Content revision data:
━━━━━━━━━━━━━━━━

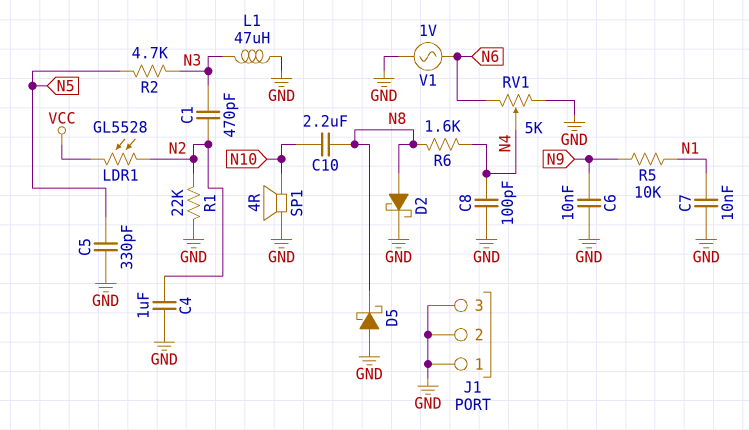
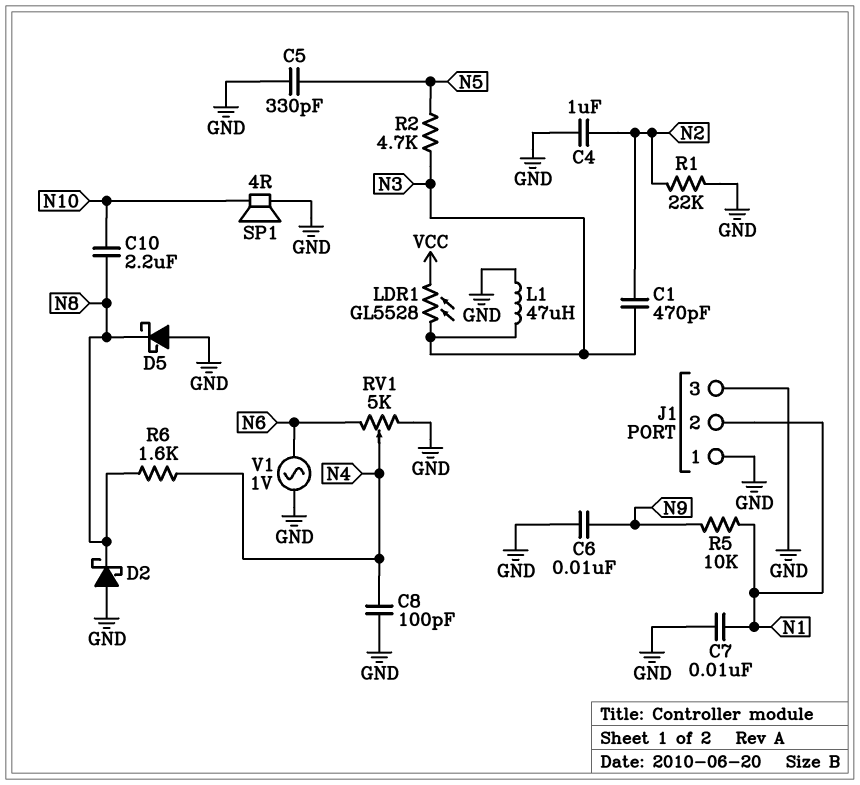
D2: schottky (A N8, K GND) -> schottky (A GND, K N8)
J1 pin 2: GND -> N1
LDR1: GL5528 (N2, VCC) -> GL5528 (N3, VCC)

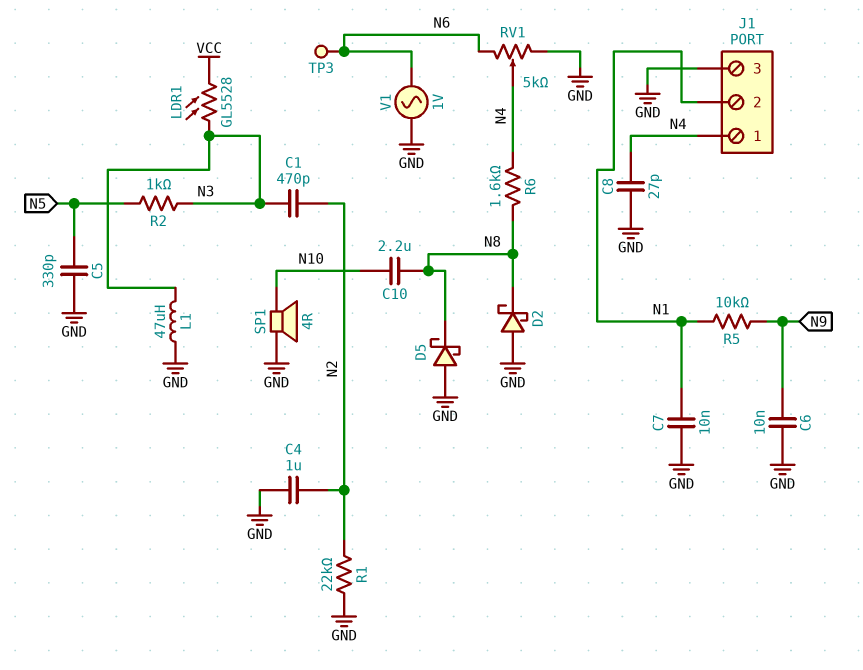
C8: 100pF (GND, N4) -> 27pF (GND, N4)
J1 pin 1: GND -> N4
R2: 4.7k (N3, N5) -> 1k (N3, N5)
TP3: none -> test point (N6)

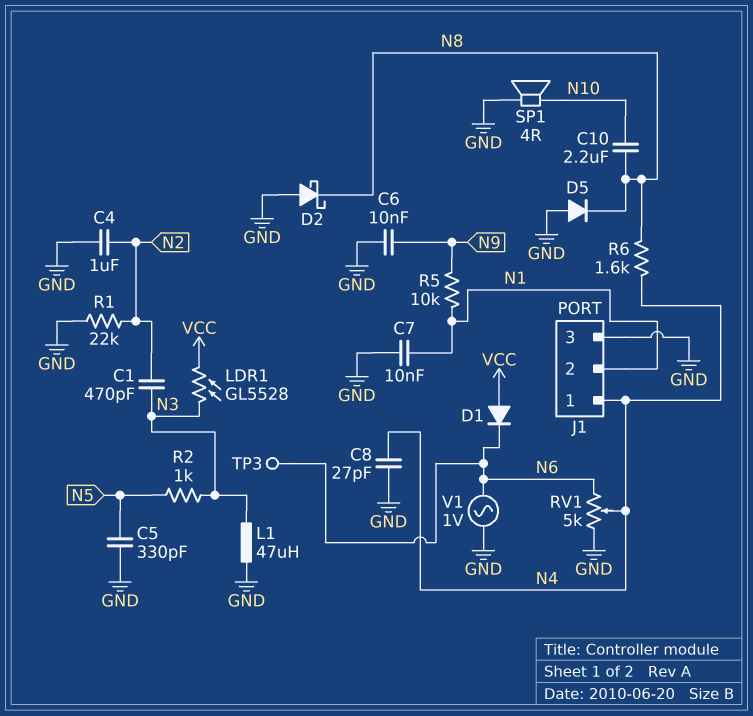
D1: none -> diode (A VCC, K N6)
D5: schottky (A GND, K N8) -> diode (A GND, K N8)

━━━━━━━━━━━━━━━━

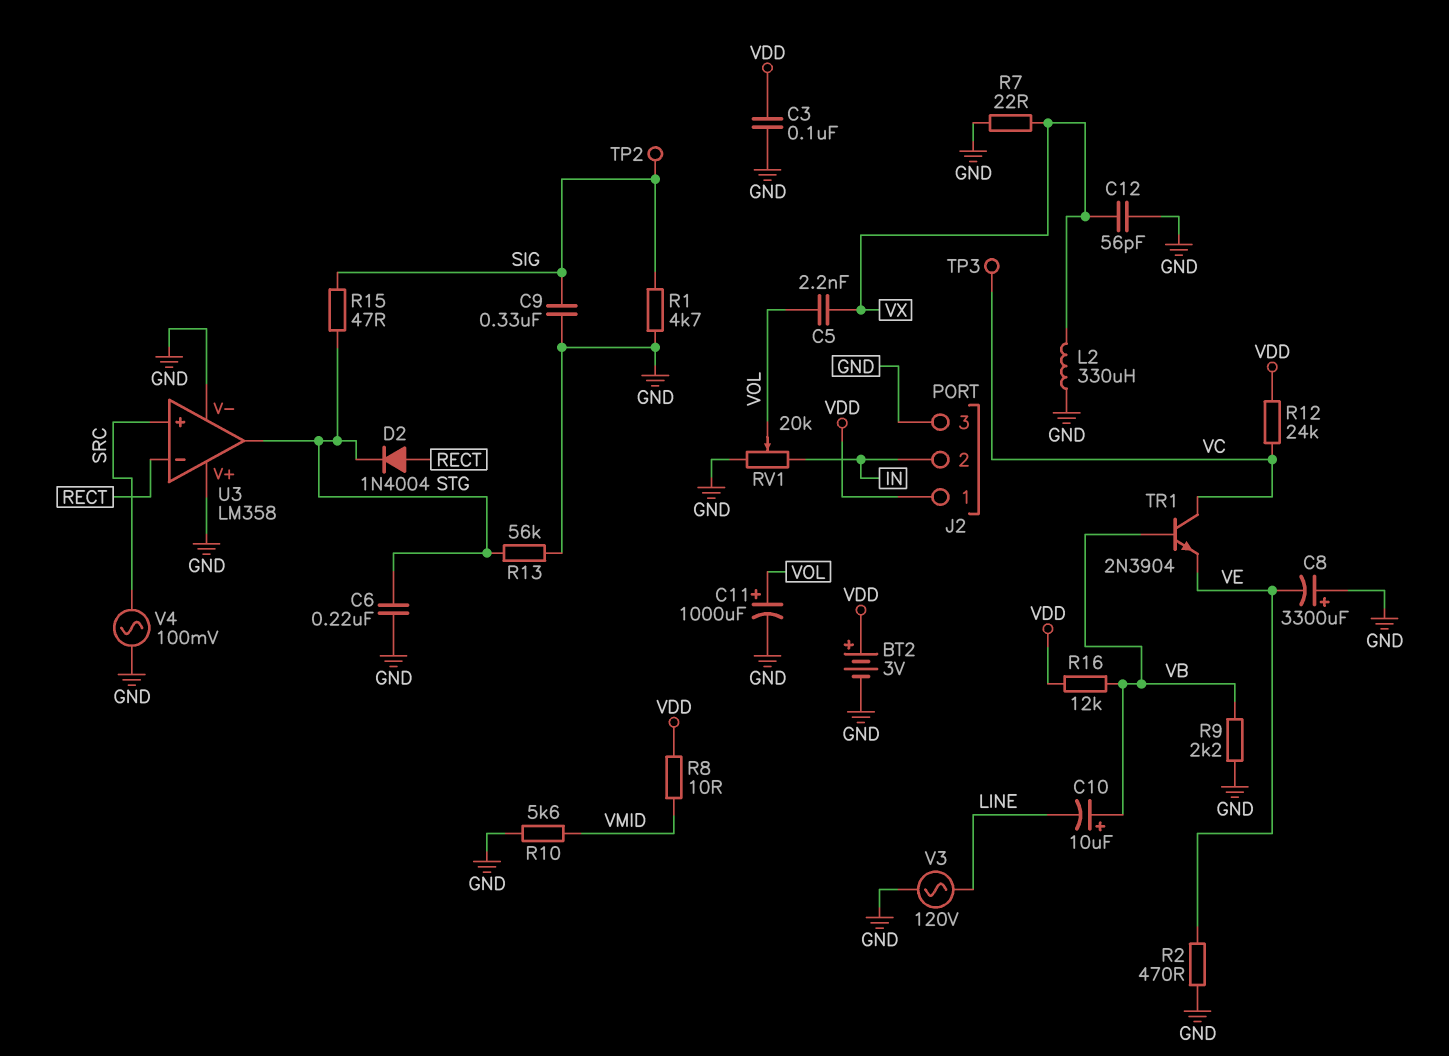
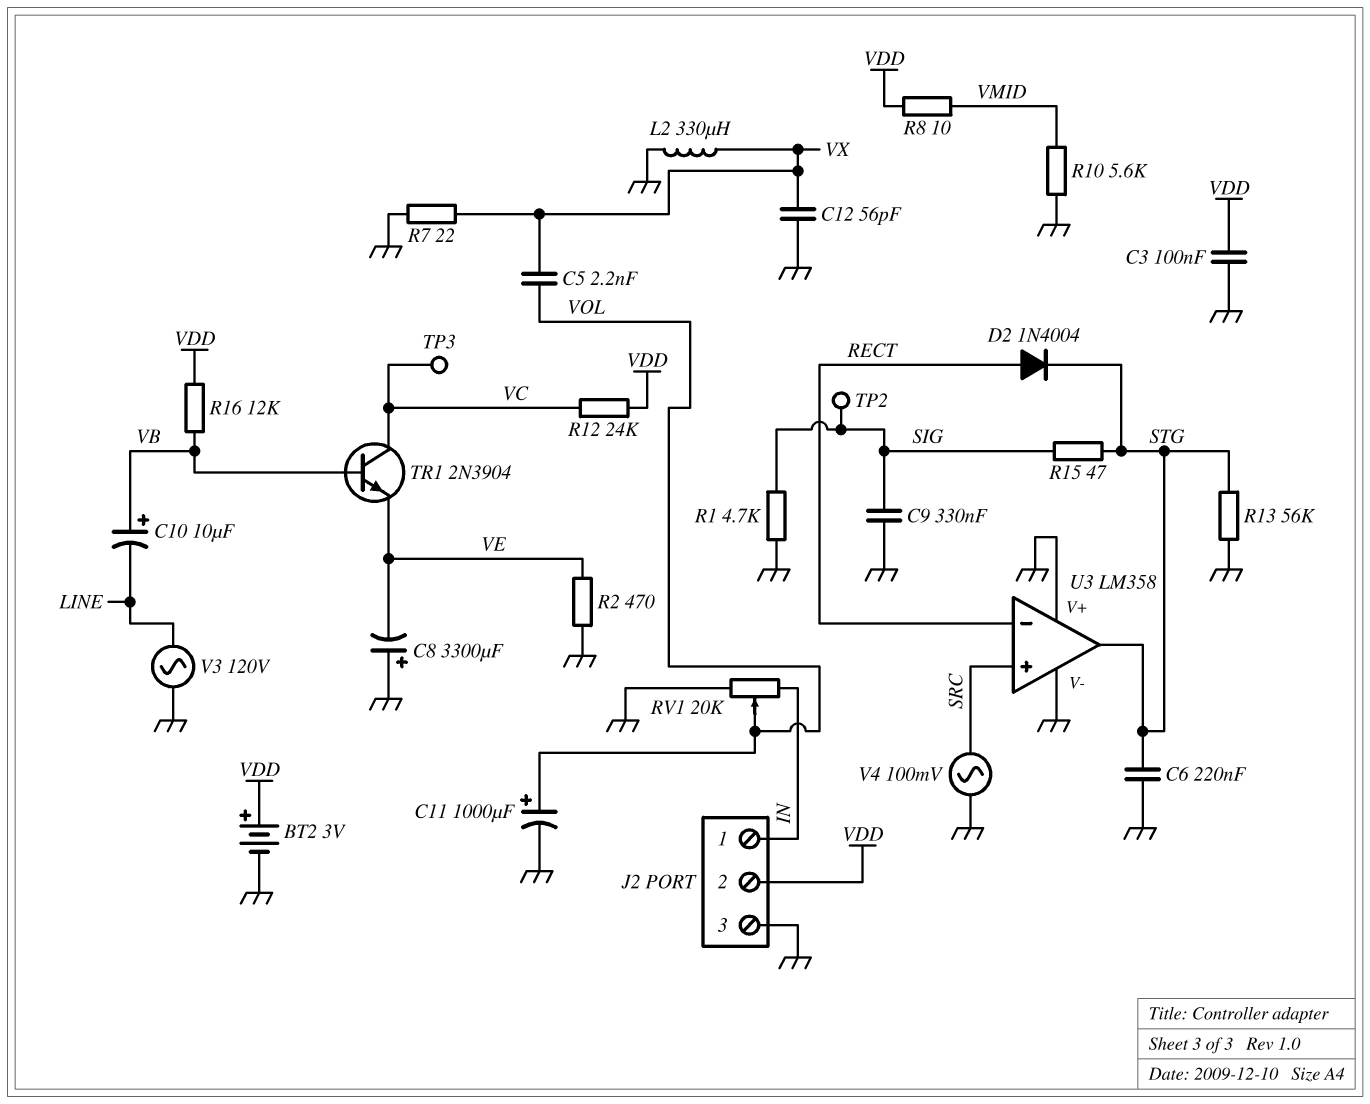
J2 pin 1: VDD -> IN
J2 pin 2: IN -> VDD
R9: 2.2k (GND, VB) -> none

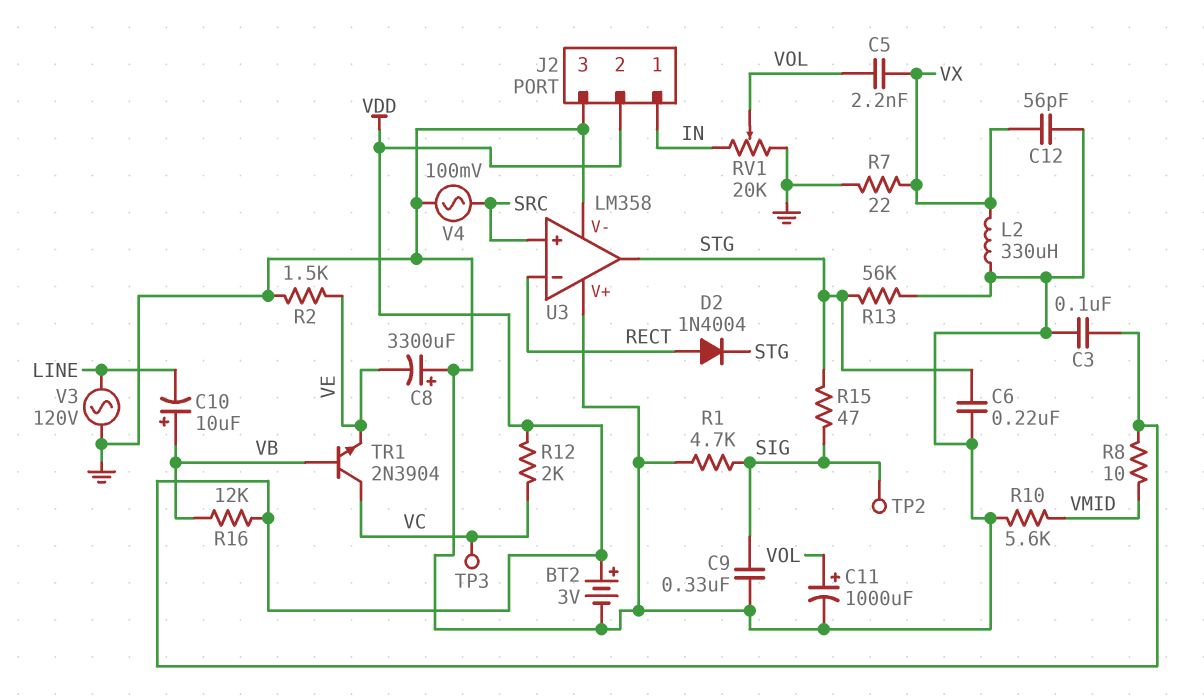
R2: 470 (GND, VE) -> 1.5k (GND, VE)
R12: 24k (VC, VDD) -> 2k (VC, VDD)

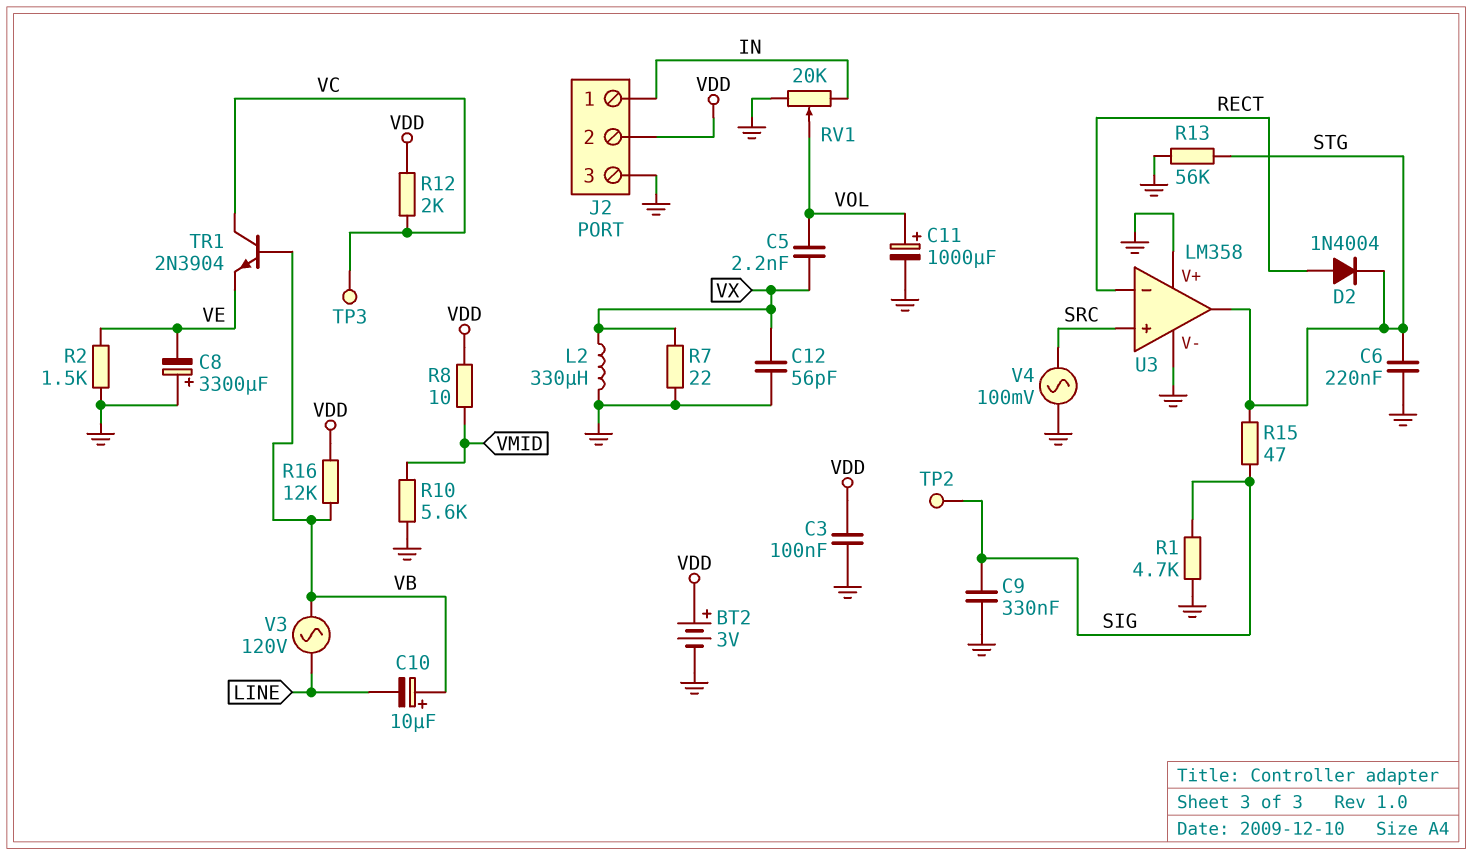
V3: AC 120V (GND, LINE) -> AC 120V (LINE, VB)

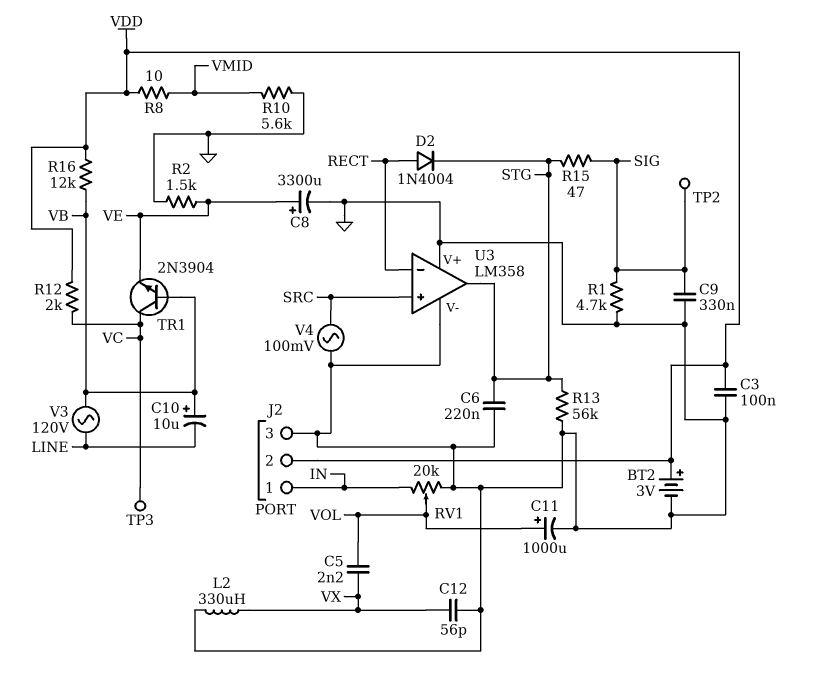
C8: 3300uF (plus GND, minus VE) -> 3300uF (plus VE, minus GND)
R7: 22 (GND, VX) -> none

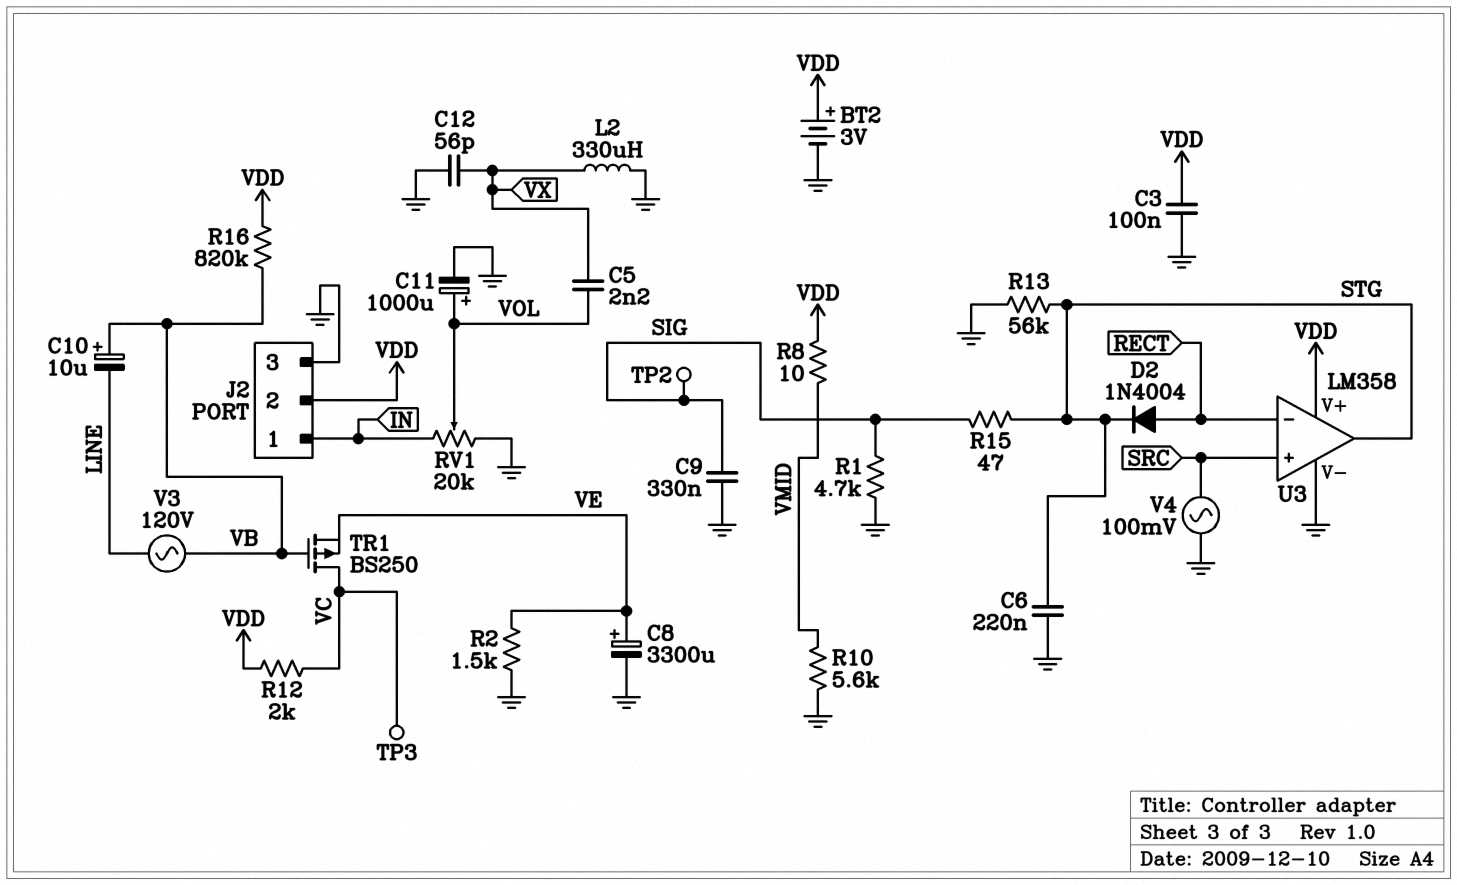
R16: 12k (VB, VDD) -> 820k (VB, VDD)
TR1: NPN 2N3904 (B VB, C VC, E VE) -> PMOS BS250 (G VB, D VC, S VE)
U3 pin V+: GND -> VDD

━━━━━━━━━━━━━━━━

Exercise requirements => Every line above that has the string "none" needs to be copied.

Your solution =>
TP3: none -> test point (N6)
D1: none -> diode (A VCC, K N6)
R9: 2.2k (GND, VB) -> none
R7: 22 (GND, VX) -> none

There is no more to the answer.